**Exercise prompt:**
Taking the line that contains "green cupcake: 2 -> 1" as the first, copy exactly every line through the last line of the records, and nothing else.

(Before-and-after scene images)
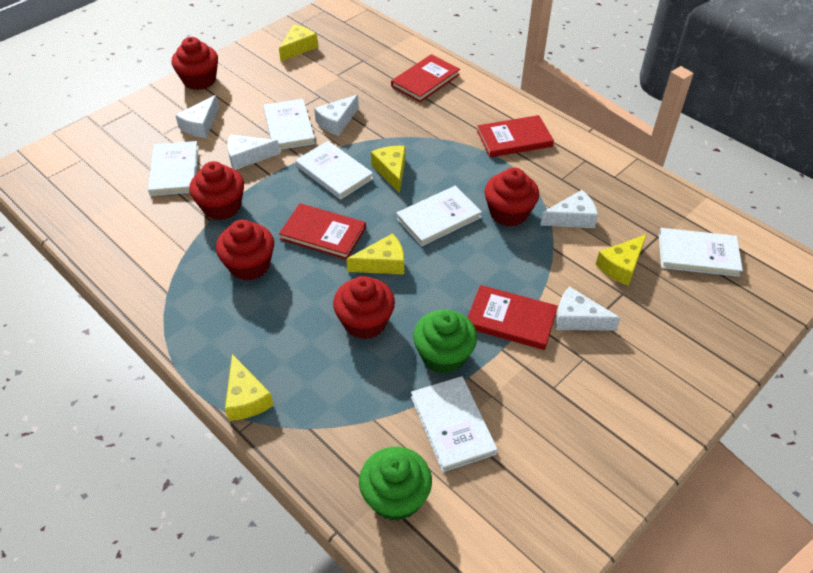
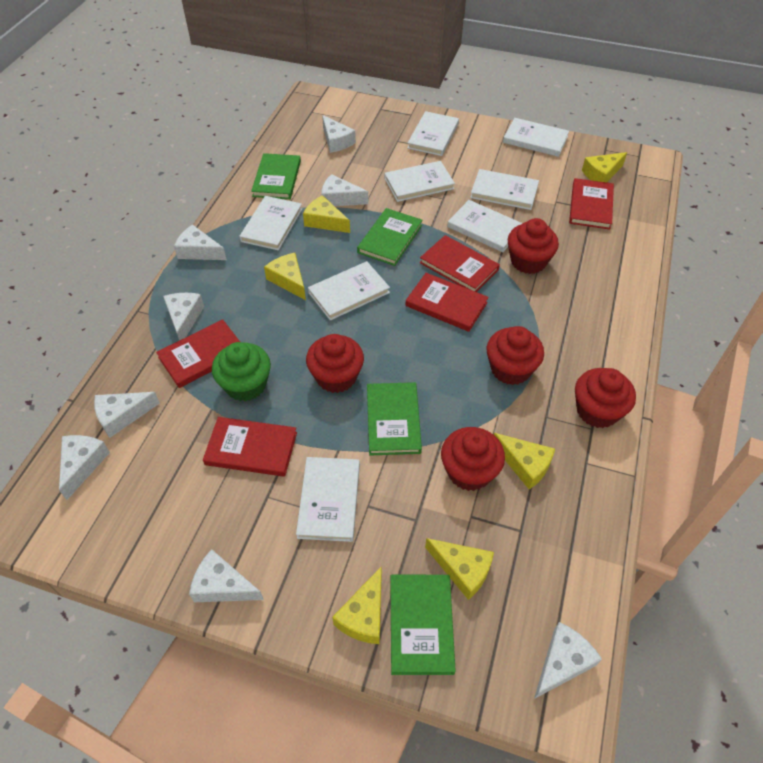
green book: 0 -> 4
green cupcake: 2 -> 1
red book: 4 -> 5
white book: 6 -> 8
white cheese: 5 -> 8
yellow cheese: 5 -> 6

**Expected output:**
green cupcake: 2 -> 1
red book: 4 -> 5
white book: 6 -> 8
white cheese: 5 -> 8
yellow cheese: 5 -> 6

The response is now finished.